DATA EXTRACTS Start Marker

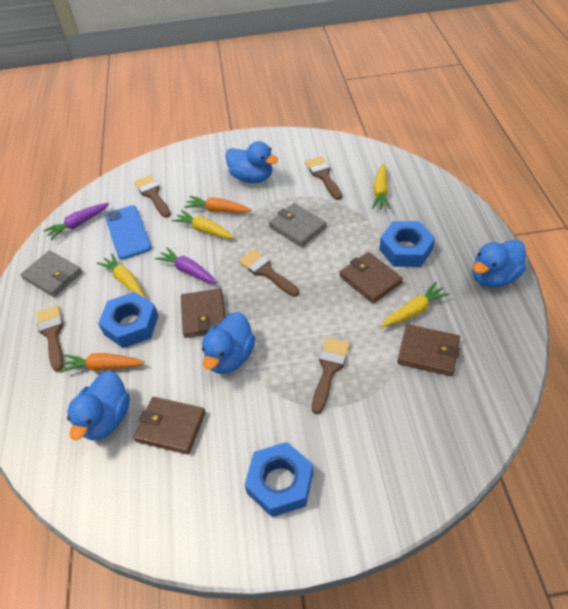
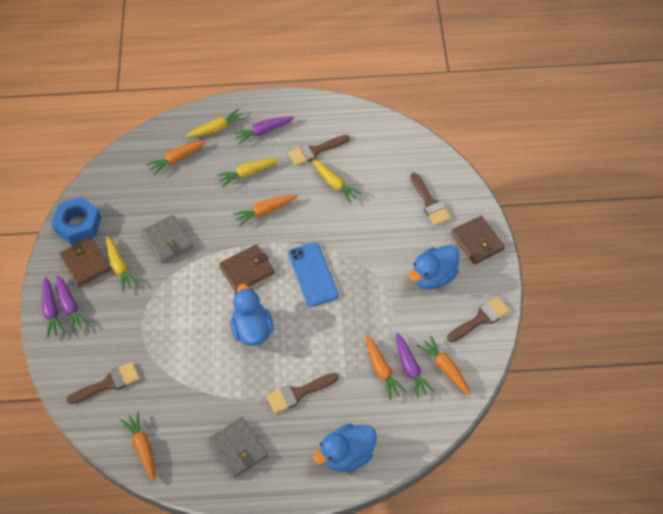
blue duck: 4 -> 3
blue nut: 3 -> 1
brown wallet: 4 -> 3
orange carrot: 2 -> 5
purple carrot: 2 -> 4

DATA EXTRACTS End Marker

*AIM OF THE TASK*. Output the line containing "brown wallet: 4 -> 3" and all lines after it to the end of the records, exactly as given.

*PROBLEM SOLUTION*.
brown wallet: 4 -> 3
orange carrot: 2 -> 5
purple carrot: 2 -> 4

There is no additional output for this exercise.